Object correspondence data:

──────────────────────────────

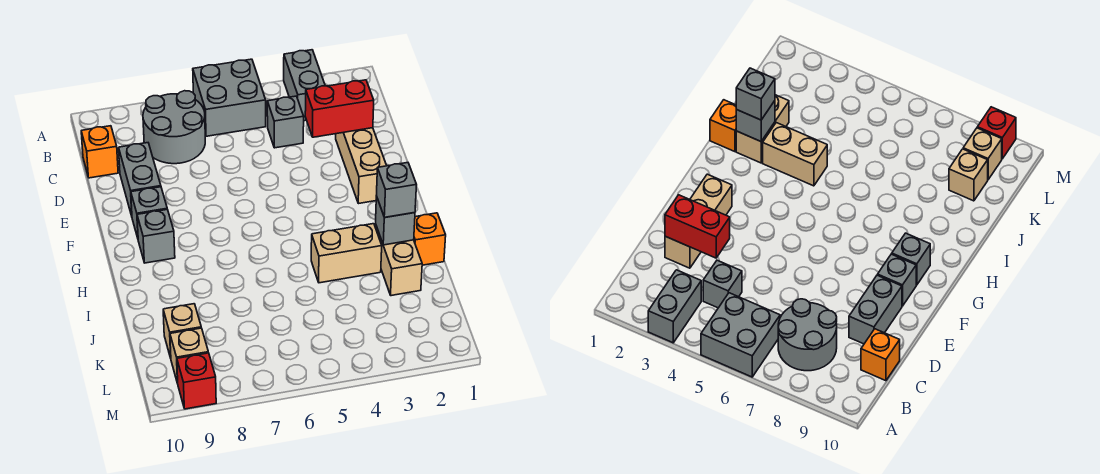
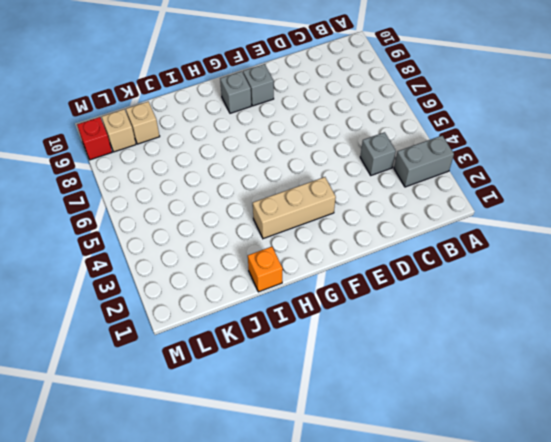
tan brick F3:H3 level 1 -> tan brick D2:F2 level 1
none -> grey brick A5:B6 level 1
none -> grey round brick B7:C8 level 1
none -> orange brick C10 level 1

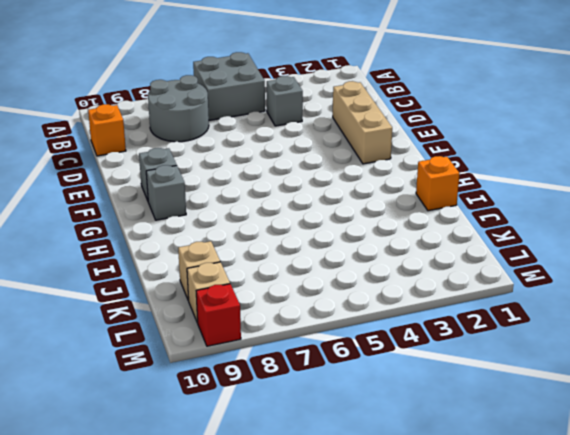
none -> grey brick A3:B3 level 1
none -> grey brick D9:E9 level 1
none -> tan brick I2:J2 level 1

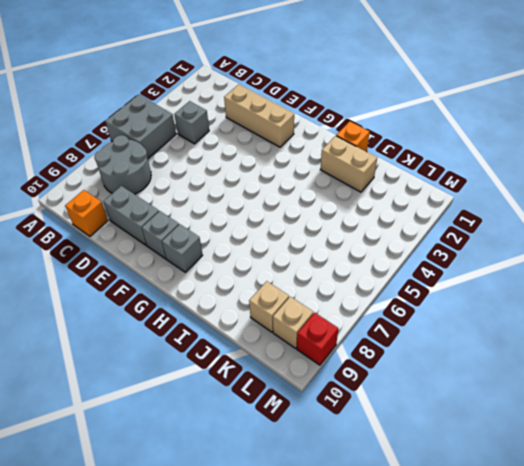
none -> grey brick A3:B3 level 1
none -> tan brick I3:I4 level 1
none -> red brick D2:D3 level 2

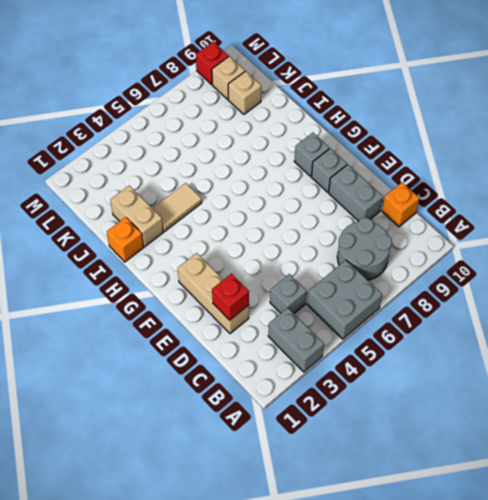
red brick D2 level 2 -> red brick D2:D3 level 2
tan tile I3:I4 level 1 -> tan brick I3:I4 level 1
none -> grey brick I2 level 2
none -> grey brick I2 level 3

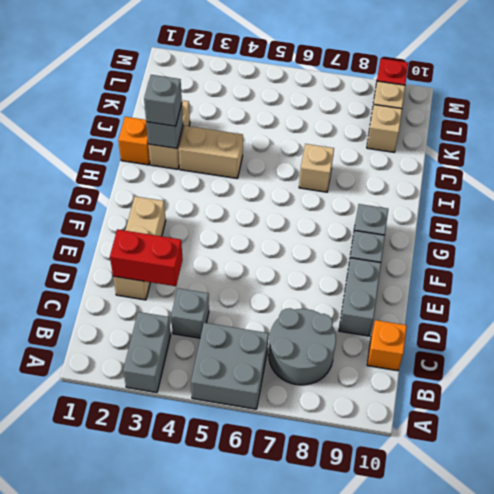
tan brick I7 level 1 -> none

──────────────────────────────

EXERCISE DESCRIPTION = What lines in the data above contain the word "grey"? Copy them all.

RESULT OF THIS TASK =
none -> grey brick A5:B6 level 1
none -> grey round brick B7:C8 level 1
none -> grey brick A3:B3 level 1
none -> grey brick D9:E9 level 1
none -> grey brick A3:B3 level 1
none -> grey brick I2 level 2
none -> grey brick I2 level 3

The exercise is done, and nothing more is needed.